### WORK ITEM
From the records below, transcribe only the lines running from the one with "U11: AND 74LS08" through the one with "R3: none -> 470 (GND, SENS2)". Keep both of those end lines.

### DATA RECORDS
Segment Open
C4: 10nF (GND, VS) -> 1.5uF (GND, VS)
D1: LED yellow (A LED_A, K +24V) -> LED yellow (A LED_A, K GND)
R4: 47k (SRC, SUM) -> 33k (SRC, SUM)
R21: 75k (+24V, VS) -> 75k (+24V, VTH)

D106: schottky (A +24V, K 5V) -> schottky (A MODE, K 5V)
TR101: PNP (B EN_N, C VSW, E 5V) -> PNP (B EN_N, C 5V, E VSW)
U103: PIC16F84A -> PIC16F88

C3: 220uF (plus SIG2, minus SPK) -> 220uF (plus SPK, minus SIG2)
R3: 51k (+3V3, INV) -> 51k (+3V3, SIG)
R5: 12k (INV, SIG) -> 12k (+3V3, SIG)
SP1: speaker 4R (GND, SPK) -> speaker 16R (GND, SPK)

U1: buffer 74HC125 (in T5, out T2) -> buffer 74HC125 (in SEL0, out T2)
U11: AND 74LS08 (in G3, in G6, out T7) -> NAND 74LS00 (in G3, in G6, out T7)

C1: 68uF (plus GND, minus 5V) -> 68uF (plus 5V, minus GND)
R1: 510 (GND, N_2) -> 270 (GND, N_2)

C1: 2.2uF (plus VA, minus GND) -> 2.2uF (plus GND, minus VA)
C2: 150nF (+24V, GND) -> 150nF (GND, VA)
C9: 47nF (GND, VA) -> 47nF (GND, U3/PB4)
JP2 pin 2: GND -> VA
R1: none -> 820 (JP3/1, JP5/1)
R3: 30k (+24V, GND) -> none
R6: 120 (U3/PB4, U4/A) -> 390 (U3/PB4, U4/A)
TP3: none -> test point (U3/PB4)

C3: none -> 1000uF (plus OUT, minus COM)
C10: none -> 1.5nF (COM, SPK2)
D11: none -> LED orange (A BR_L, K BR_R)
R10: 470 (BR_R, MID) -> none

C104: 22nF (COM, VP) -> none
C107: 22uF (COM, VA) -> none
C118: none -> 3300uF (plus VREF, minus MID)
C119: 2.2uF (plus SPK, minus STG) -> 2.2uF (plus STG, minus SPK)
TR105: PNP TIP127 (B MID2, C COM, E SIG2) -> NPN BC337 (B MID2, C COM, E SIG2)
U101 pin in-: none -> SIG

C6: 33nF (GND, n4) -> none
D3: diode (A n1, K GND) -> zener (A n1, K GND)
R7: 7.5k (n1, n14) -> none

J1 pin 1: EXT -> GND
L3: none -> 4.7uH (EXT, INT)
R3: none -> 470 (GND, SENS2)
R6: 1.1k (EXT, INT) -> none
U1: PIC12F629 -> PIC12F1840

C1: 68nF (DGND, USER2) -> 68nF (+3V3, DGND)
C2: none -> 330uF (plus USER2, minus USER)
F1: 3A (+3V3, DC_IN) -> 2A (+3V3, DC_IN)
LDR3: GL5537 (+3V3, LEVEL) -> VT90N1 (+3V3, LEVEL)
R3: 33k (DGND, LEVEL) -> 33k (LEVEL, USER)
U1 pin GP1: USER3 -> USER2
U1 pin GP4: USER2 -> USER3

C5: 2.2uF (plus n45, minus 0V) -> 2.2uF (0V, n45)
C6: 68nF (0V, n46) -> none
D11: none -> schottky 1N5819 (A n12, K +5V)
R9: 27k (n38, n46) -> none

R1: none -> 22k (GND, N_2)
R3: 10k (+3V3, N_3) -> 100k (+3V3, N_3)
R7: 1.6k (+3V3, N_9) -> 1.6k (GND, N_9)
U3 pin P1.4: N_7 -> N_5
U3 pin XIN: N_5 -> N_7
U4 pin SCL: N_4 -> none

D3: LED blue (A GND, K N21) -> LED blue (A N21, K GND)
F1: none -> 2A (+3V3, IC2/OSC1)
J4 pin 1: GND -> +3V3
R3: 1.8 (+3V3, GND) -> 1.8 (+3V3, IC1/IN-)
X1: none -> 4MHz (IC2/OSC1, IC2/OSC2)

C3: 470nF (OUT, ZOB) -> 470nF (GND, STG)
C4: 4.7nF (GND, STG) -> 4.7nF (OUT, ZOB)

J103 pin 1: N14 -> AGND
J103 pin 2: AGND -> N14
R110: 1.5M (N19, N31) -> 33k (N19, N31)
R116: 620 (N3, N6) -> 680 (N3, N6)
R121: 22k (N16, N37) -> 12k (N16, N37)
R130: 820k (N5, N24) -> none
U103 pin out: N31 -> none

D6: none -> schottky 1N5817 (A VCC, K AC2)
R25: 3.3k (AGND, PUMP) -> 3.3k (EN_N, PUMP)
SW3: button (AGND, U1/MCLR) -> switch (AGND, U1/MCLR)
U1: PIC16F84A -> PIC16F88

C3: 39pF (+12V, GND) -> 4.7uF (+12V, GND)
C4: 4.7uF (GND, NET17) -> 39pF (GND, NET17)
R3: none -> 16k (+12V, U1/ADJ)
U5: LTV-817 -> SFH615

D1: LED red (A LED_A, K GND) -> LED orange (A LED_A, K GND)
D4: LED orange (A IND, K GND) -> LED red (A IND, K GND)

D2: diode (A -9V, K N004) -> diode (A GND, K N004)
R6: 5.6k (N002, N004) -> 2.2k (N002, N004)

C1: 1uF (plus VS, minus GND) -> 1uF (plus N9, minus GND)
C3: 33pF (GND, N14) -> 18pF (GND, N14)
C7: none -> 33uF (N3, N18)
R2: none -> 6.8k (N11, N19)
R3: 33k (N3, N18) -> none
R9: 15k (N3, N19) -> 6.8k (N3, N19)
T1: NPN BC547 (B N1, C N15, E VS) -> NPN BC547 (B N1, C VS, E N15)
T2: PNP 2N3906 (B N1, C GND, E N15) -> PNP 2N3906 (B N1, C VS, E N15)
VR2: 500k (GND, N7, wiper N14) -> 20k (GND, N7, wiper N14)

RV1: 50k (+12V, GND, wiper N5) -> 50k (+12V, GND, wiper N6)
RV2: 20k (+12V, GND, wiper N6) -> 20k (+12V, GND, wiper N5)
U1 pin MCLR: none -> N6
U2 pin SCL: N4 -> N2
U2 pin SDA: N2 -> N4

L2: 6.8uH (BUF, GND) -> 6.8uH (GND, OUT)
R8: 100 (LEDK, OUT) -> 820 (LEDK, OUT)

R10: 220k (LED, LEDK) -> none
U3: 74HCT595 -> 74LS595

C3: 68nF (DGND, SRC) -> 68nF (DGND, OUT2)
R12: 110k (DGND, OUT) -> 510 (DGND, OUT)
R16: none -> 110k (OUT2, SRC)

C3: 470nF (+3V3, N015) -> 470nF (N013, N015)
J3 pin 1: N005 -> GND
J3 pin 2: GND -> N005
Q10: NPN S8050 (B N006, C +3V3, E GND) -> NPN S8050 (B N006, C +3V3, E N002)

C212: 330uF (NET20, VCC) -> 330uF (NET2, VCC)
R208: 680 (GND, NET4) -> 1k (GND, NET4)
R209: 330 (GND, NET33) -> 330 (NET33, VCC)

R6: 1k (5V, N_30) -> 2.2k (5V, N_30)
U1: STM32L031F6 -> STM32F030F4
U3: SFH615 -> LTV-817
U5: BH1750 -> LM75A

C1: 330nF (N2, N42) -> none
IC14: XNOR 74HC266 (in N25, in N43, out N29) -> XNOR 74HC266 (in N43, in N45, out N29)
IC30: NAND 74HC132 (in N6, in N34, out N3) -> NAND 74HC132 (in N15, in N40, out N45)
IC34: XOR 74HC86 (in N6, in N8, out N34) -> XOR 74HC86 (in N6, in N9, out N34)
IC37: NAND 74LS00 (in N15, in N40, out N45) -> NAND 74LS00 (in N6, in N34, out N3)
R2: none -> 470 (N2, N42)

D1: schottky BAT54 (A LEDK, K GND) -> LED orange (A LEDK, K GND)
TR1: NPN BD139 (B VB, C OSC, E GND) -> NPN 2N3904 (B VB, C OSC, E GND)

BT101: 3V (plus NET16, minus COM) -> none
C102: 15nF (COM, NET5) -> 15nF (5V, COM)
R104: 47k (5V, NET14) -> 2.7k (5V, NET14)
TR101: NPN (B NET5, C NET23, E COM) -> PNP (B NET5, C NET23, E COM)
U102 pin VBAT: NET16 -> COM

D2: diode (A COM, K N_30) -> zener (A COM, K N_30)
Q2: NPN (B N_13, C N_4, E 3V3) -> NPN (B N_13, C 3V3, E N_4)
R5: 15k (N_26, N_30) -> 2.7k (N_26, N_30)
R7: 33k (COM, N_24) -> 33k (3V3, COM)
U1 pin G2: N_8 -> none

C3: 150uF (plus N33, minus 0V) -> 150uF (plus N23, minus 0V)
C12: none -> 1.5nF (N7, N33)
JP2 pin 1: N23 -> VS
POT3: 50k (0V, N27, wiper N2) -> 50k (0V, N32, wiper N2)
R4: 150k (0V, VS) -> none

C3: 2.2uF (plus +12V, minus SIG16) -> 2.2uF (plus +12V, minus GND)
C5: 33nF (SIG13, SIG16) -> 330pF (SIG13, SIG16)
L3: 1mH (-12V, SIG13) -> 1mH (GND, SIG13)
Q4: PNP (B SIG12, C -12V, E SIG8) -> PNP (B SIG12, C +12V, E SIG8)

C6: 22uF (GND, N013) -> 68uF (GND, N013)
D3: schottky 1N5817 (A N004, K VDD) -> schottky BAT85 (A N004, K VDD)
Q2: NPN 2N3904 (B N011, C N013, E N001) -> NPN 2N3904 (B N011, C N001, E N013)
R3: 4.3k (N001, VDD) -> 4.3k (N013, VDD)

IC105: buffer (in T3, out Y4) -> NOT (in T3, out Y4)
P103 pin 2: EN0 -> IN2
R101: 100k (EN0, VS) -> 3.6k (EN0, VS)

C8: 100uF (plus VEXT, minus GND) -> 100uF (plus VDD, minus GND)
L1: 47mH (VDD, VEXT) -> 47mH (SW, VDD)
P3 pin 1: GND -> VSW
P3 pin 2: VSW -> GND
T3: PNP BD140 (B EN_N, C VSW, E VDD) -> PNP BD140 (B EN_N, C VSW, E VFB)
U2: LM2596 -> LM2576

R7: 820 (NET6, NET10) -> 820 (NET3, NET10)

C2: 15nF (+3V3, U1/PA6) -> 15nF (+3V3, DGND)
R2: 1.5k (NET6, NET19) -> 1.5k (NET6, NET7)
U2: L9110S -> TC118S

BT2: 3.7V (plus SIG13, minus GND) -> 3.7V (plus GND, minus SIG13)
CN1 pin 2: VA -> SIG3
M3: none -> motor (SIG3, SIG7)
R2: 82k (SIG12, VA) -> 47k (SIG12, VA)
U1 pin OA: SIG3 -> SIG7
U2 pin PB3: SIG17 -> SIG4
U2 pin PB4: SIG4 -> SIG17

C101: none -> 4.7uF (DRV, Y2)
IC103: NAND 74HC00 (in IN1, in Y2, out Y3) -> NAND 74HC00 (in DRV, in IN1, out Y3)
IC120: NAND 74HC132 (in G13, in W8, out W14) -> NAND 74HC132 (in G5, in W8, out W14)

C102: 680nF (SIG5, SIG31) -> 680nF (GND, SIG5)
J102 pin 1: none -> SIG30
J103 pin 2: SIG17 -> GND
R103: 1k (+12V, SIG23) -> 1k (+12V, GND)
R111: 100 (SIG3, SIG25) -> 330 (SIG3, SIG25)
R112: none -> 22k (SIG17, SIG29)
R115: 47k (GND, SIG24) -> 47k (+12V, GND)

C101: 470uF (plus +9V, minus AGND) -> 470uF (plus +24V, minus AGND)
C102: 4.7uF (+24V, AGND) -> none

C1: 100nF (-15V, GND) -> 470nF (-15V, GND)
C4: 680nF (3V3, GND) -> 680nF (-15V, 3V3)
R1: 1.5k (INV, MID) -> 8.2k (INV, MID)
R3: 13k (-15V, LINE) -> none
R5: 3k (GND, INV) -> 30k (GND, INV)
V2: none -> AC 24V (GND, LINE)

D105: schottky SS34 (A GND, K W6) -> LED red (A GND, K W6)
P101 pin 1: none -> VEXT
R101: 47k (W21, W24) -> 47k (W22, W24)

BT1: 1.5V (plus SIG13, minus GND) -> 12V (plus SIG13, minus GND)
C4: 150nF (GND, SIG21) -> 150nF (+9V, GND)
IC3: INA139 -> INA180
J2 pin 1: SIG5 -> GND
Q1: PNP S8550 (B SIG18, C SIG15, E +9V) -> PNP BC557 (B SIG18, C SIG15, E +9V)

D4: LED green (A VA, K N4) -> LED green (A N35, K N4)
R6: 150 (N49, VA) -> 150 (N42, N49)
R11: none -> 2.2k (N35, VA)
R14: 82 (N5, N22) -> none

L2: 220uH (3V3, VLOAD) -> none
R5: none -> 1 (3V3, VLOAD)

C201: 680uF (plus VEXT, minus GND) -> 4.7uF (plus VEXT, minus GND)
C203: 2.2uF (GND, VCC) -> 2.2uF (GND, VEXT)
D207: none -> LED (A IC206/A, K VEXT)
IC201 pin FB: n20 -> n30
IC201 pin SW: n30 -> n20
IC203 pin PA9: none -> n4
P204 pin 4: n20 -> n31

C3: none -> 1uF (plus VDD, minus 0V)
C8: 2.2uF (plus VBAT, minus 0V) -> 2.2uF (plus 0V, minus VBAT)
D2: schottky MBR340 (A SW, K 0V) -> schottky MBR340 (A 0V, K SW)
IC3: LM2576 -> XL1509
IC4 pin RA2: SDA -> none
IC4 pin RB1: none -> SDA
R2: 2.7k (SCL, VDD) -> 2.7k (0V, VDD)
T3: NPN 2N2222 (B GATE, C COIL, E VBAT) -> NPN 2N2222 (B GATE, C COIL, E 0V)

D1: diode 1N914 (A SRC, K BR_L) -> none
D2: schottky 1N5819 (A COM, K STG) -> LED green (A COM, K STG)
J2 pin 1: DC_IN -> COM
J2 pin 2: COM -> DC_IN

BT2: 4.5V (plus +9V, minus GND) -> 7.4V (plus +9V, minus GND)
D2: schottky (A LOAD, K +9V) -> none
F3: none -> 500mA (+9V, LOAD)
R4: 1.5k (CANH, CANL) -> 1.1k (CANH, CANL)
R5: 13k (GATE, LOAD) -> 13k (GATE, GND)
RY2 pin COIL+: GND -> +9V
Segment Closed
### EXERCISE SOLUTION
U11: AND 74LS08 (in G3, in G6, out T7) -> NAND 74LS00 (in G3, in G6, out T7)

C1: 68uF (plus GND, minus 5V) -> 68uF (plus 5V, minus GND)
R1: 510 (GND, N_2) -> 270 (GND, N_2)

C1: 2.2uF (plus VA, minus GND) -> 2.2uF (plus GND, minus VA)
C2: 150nF (+24V, GND) -> 150nF (GND, VA)
C9: 47nF (GND, VA) -> 47nF (GND, U3/PB4)
JP2 pin 2: GND -> VA
R1: none -> 820 (JP3/1, JP5/1)
R3: 30k (+24V, GND) -> none
R6: 120 (U3/PB4, U4/A) -> 390 (U3/PB4, U4/A)
TP3: none -> test point (U3/PB4)

C3: none -> 1000uF (plus OUT, minus COM)
C10: none -> 1.5nF (COM, SPK2)
D11: none -> LED orange (A BR_L, K BR_R)
R10: 470 (BR_R, MID) -> none

C104: 22nF (COM, VP) -> none
C107: 22uF (COM, VA) -> none
C118: none -> 3300uF (plus VREF, minus MID)
C119: 2.2uF (plus SPK, minus STG) -> 2.2uF (plus STG, minus SPK)
TR105: PNP TIP127 (B MID2, C COM, E SIG2) -> NPN BC337 (B MID2, C COM, E SIG2)
U101 pin in-: none -> SIG

C6: 33nF (GND, n4) -> none
D3: diode (A n1, K GND) -> zener (A n1, K GND)
R7: 7.5k (n1, n14) -> none

J1 pin 1: EXT -> GND
L3: none -> 4.7uH (EXT, INT)
R3: none -> 470 (GND, SENS2)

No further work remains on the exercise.